__Task prompt__
Search the data for the word "orange" and copy every line that contains it.
==== Provided entries
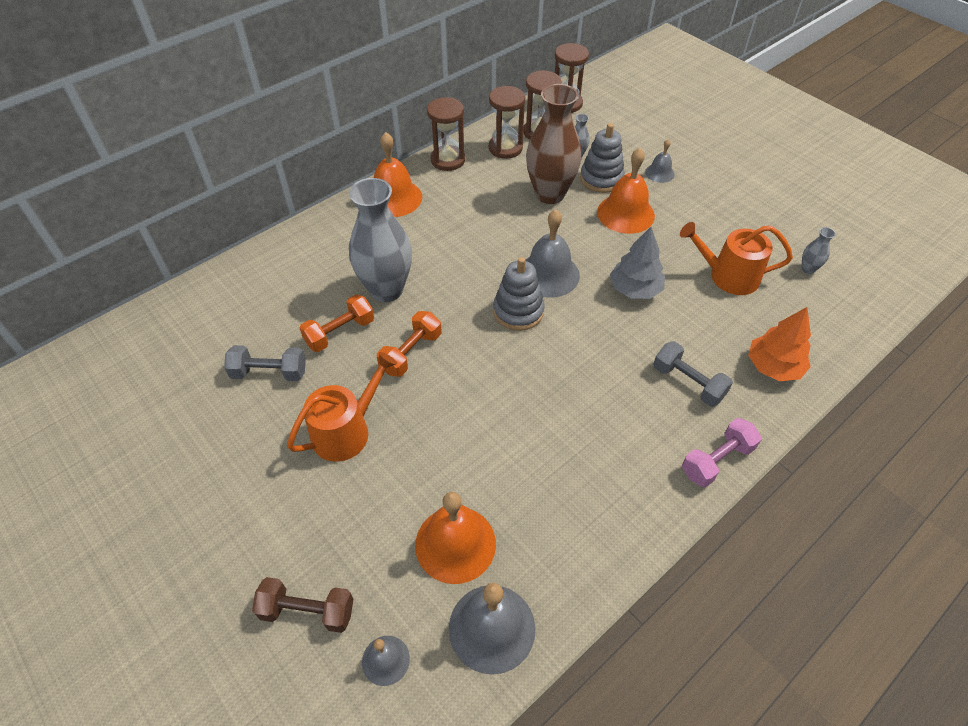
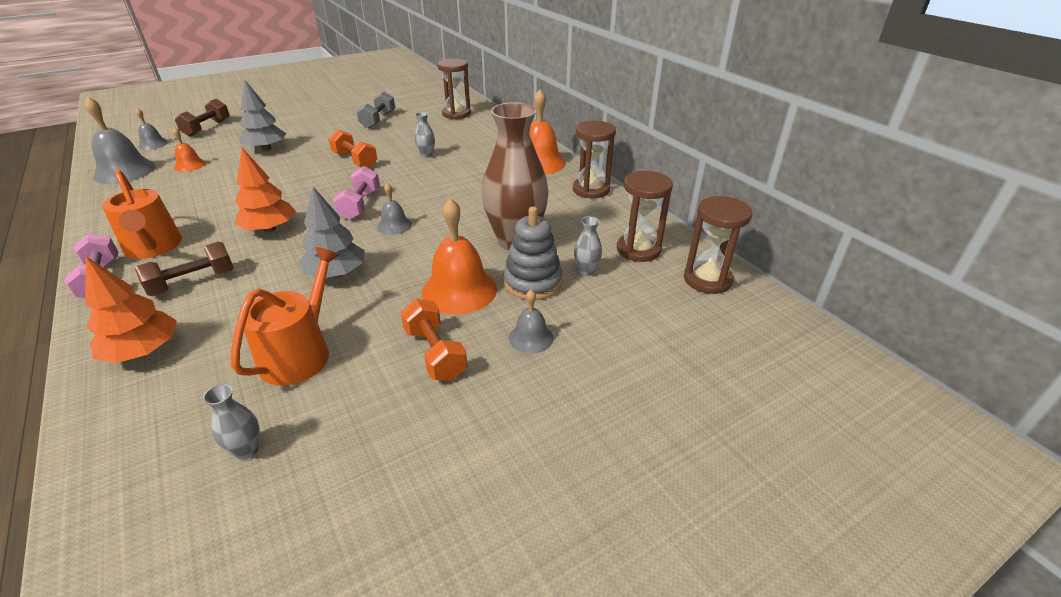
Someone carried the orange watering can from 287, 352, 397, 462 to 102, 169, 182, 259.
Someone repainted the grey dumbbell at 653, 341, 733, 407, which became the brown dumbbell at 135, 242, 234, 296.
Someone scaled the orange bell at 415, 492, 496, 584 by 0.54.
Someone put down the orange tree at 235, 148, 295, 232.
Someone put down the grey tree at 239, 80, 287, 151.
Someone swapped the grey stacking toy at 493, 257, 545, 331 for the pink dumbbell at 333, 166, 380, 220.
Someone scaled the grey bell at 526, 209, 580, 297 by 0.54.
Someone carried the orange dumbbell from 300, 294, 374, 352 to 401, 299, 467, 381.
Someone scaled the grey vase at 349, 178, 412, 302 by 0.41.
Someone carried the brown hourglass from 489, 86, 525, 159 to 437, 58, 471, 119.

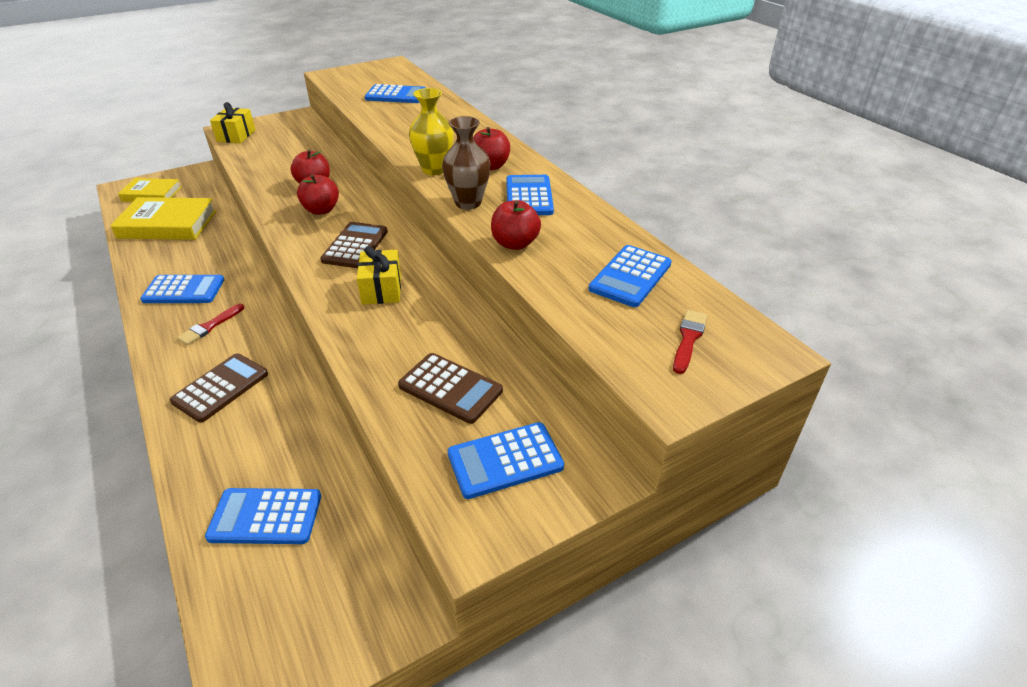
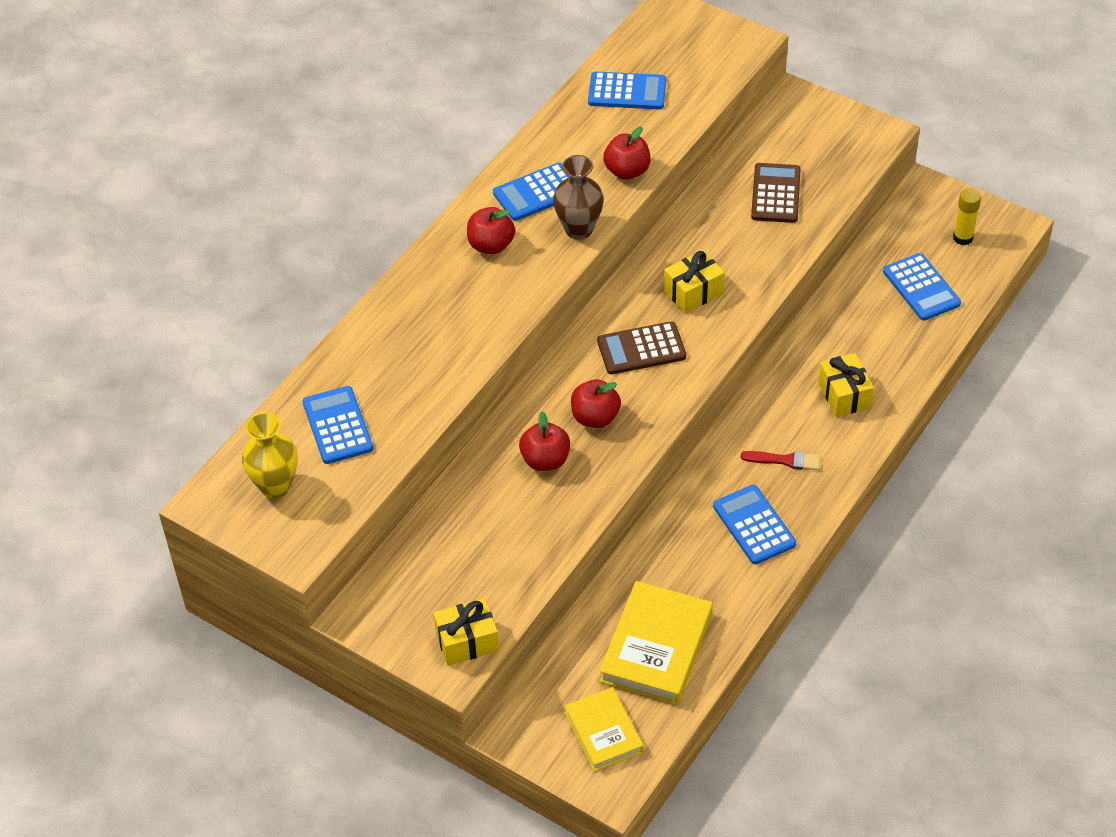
Someone carried the yellow vase from 409, 88, 454, 175 to 242, 412, 298, 499.
Someone rotated the yellow book at 110, 197, 217, 240 by 45 degrees clockwise.
Someone swapped the brown calculator at 170, 353, 268, 423 for the yellow gift at 818, 353, 874, 417.
Someone put down the yellow glue stick at 953, 188, 981, 245.
Someone took away the blue calculator at 448, 422, 564, 499.
Someone took away the red brush at 673, 310, 708, 374.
========
__Solution__
Someone carried the orange watering can from 287, 352, 397, 462 to 102, 169, 182, 259.
Someone scaled the orange bell at 415, 492, 496, 584 by 0.54.
Someone put down the orange tree at 235, 148, 295, 232.
Someone carried the orange dumbbell from 300, 294, 374, 352 to 401, 299, 467, 381.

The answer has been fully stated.